● **Task prompt**
If a line in the records below holds the word "bell", copy it.

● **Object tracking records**
————————

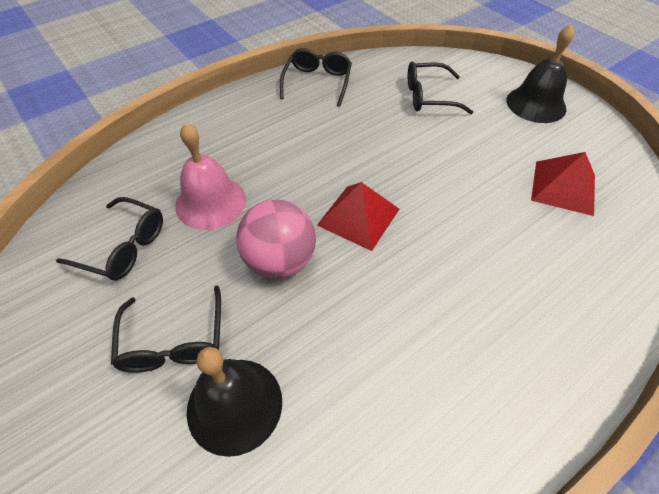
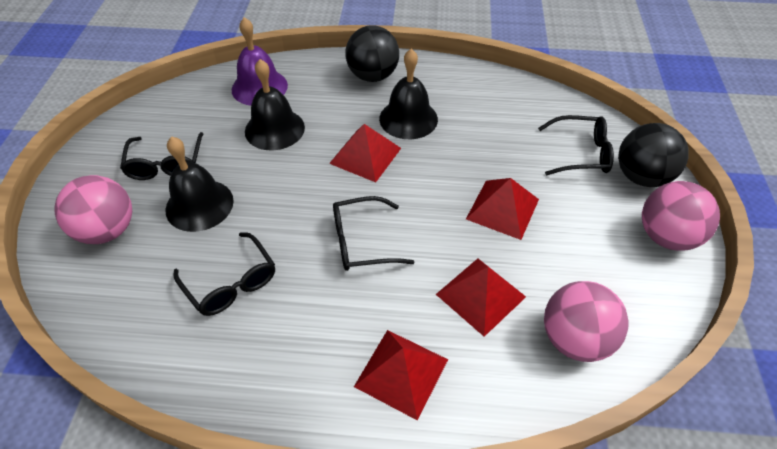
black ball: 0 -> 2
black bell: 2 -> 3
pink ball: 1 -> 3
pink bell: 1 -> 0
purple bell: 0 -> 1
red pyramid: 2 -> 4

————————

● **Answer section**
black bell: 2 -> 3
pink bell: 1 -> 0
purple bell: 0 -> 1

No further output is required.